Start of PROVIDED RECORDS

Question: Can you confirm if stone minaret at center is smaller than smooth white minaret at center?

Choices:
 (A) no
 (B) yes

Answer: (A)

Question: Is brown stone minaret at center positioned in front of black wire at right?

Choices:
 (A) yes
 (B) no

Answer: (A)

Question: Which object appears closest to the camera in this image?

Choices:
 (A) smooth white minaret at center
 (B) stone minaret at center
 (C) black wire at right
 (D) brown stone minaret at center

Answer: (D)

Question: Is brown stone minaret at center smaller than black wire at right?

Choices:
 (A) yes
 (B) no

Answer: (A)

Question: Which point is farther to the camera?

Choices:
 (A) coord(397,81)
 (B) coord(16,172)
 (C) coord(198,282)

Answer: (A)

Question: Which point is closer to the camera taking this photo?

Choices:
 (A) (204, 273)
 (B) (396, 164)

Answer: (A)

End of PROVIDED RECORDS

WHAT TO WORK ON. Find every line in the records that contains the word "wire" and copy each one.

FULL ANSWER.
Question: Is brown stone minaret at center positioned in front of black wire at right?
 (C) black wire at right
Question: Is brown stone minaret at center smaller than black wire at right?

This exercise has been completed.